======== Provided data

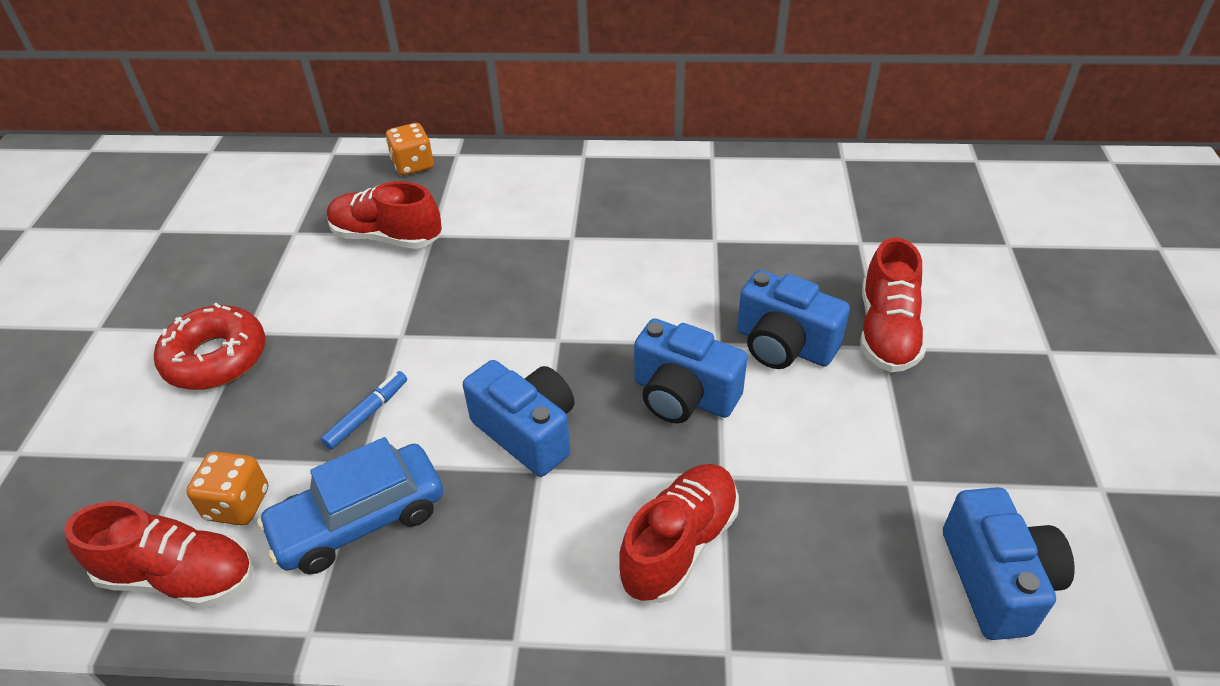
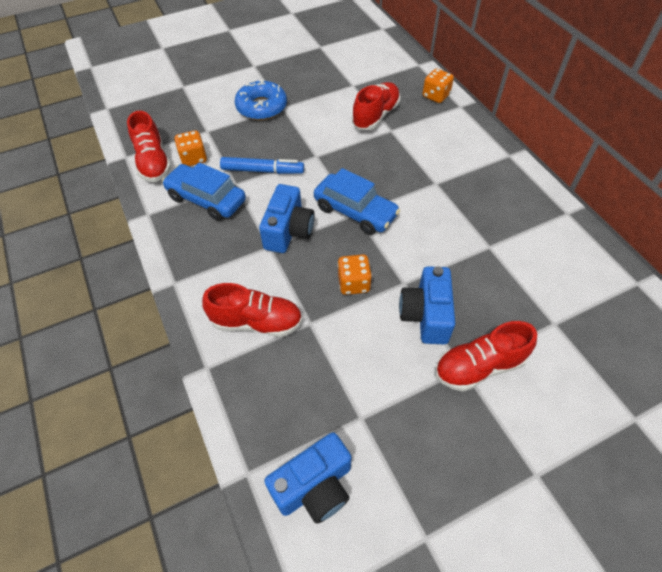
camera: 60 degrees right, 10 degrees up
red donut [154,303,266,390] -> blue donut [235,80,287,120]
blue marker [321,371,407,450] -> blue marker [220,157,304,174], size x1.52
red shoe [327,181,442,249] -> red shoe turned 45 degrees clockwise [352,82,400,130]
blue camera [634,318,748,423] -> orange dice [337,254,372,295]
none -> blue car [314,168,400,235]

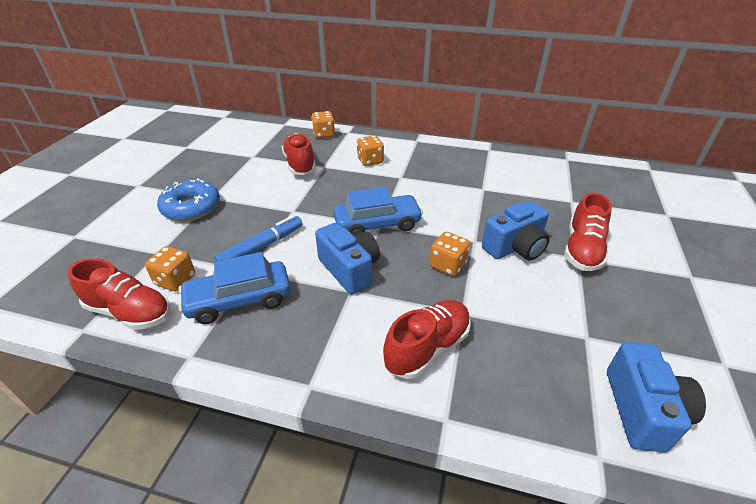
camera: 50 degrees left, 15 degrees down
blue camera [399,266,455,344] -> blue camera turned 75 degrees counterclockwise [482,201,550,261]
none -> orange dice [357,135,384,166]

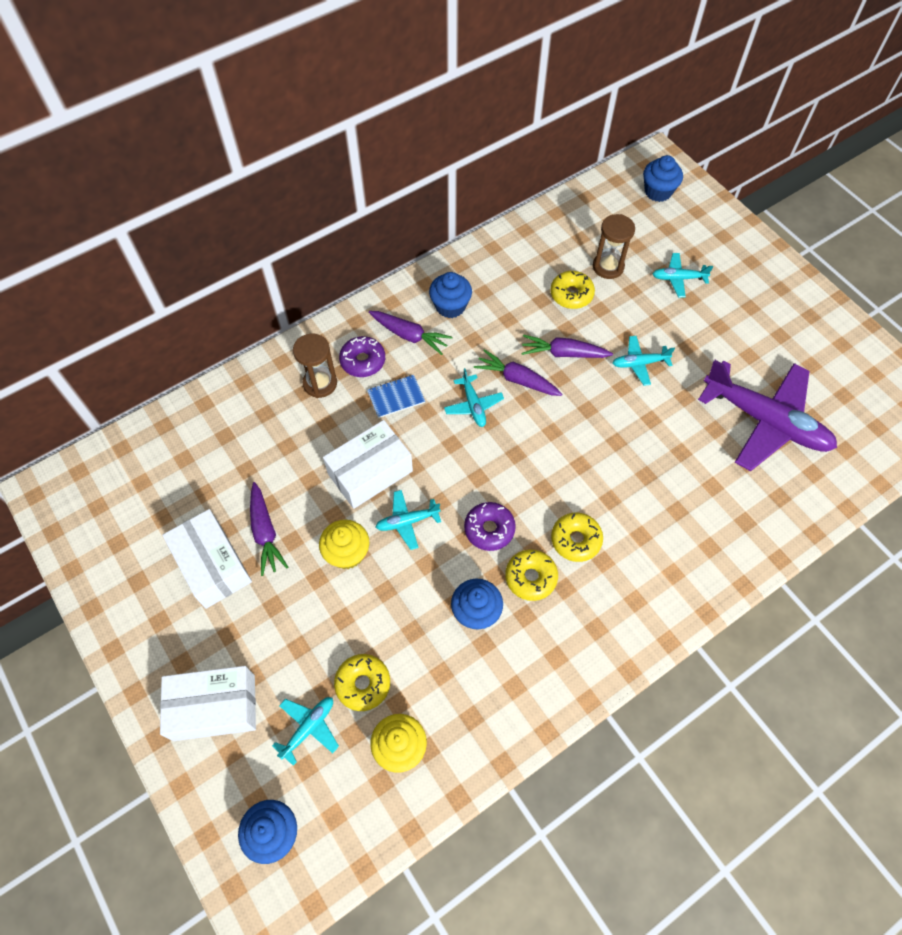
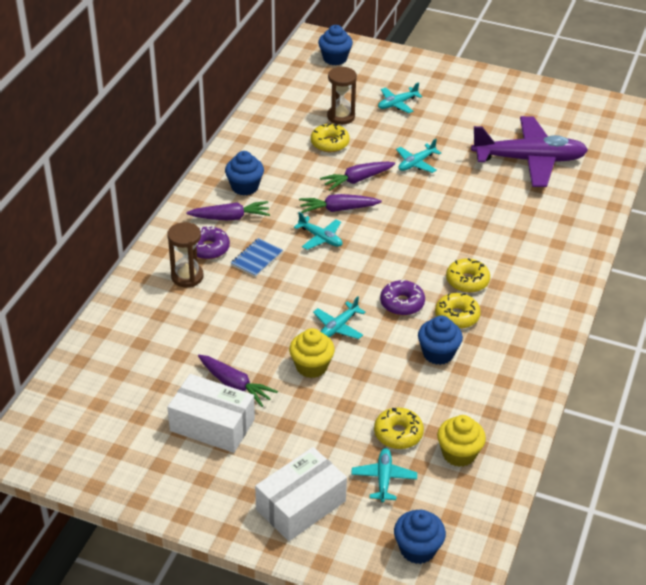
camera: 35 degrees left, 20 degrees down
white box [323,420,413,509] -> none

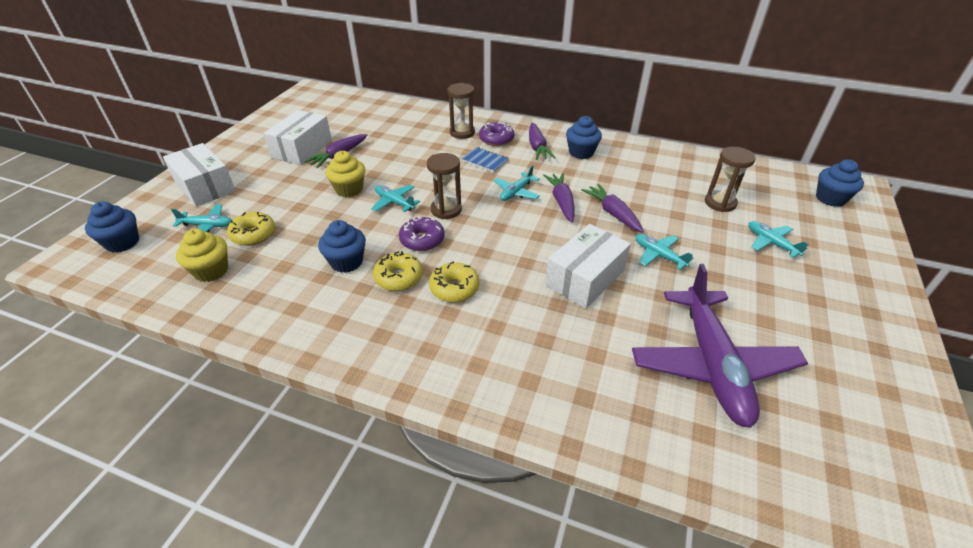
camera: 90 degrees right, 0 degrees up
yellow donut [311,123,350,152] -> none
none -> brown hourglass [427,153,462,219]
none -> white box [545,224,631,308]

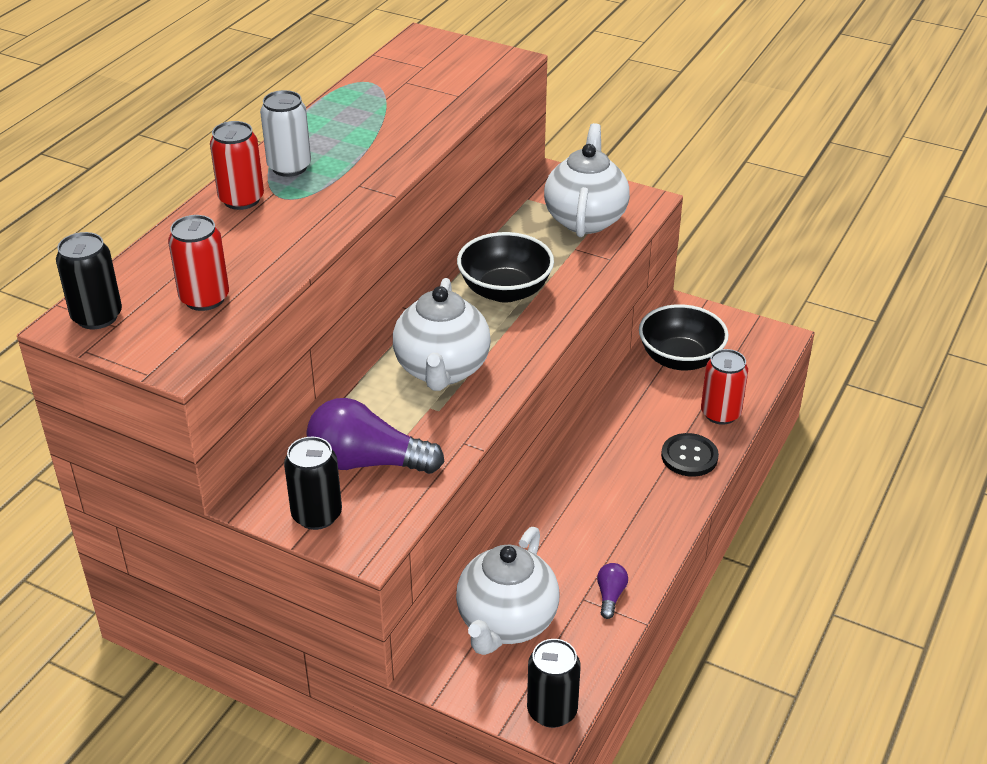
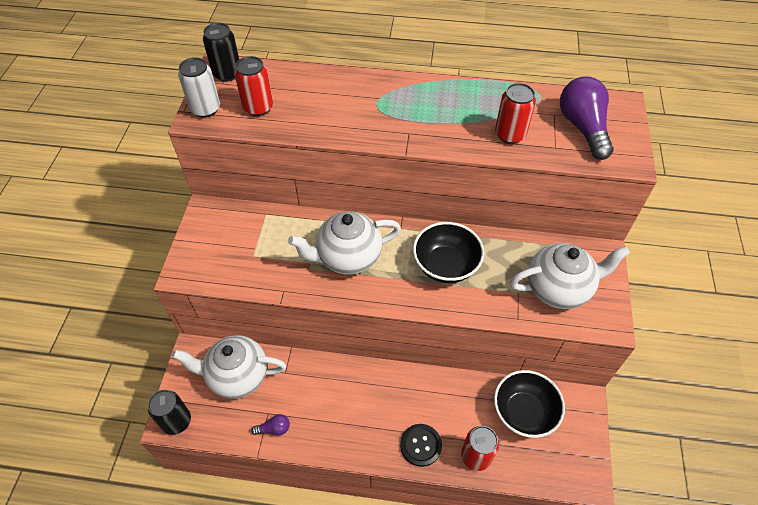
camera: 70 degrees right, 15 degrees up
red can [210,121,264,210] -> red can moved to [495,83,536,144]
white can [260,90,311,177] -> white can moved to [178,57,220,118]
black can [284,437,342,530] -> none
purple light bulb [306,398,444,474] -> purple light bulb moved to [560,77,614,160]

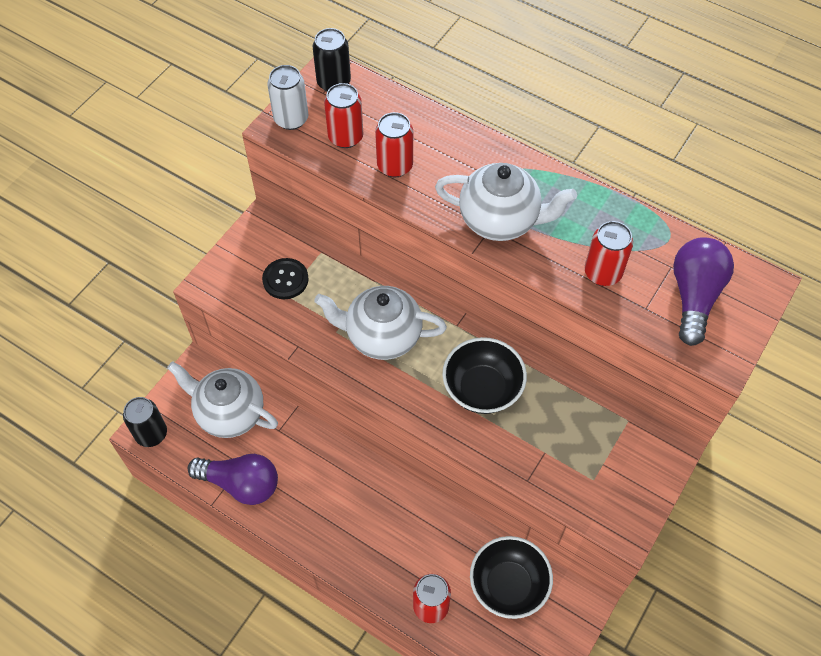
camera: 25 degrees right, 5 degrees up
purple light bulb [251,414,290,435] -> purple light bulb [188,454,278,505], size x2.21
black button [400,424,442,467] -> black button moved to [262,258,309,299]
white teapot [510,243,630,309] -> white teapot moved to [435,163,577,241]
none -> red can [375,112,413,177]

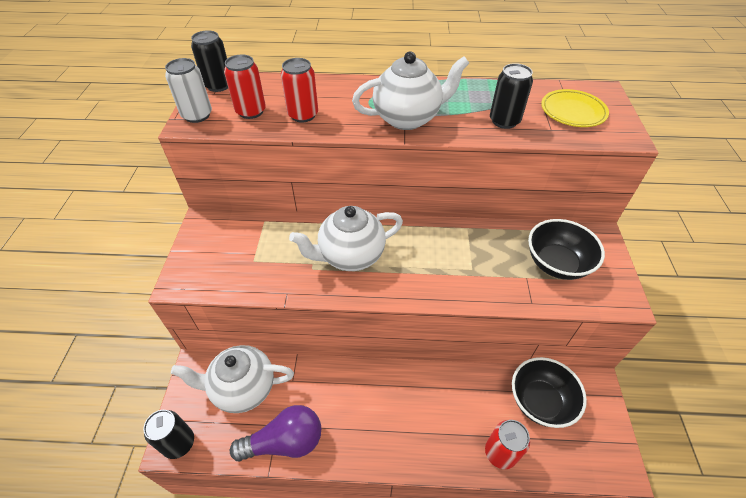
camera: 30 degrees left, 10 degrees down
black button [262,258,309,299] -> none
black bowl [442,337,527,414] -> black bowl moved to [528,219,605,280]
red can [585,221,633,286] -> black can [490,63,533,129]
purple light bulb [673,237,734,346] -> yellow plate [541,89,609,127]

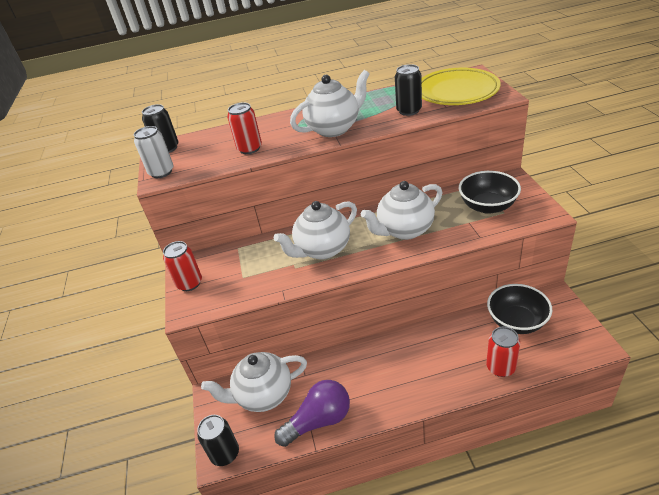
camera: 10 degrees left, 10 degrees down
red can [224,55,266,119] -> red can moved to [163,241,202,291]
yellow plate [541,89,609,127] -> yellow plate [421,68,501,105], size x1.61
none -> white teapot [361,181,442,240]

================

Task to complete: Write out the lines of the entries above exactly, beginning with the first and ending with the line that contains "none -> blue car [314,168,400,235]". No picture goes in.

Solution:
camera: 60 degrees right, 10 degrees up
red donut [154,303,266,390] -> blue donut [235,80,287,120]
blue marker [321,371,407,450] -> blue marker [220,157,304,174], size x1.52
red shoe [327,181,442,249] -> red shoe turned 45 degrees clockwise [352,82,400,130]
blue camera [634,318,748,423] -> orange dice [337,254,372,295]
none -> blue car [314,168,400,235]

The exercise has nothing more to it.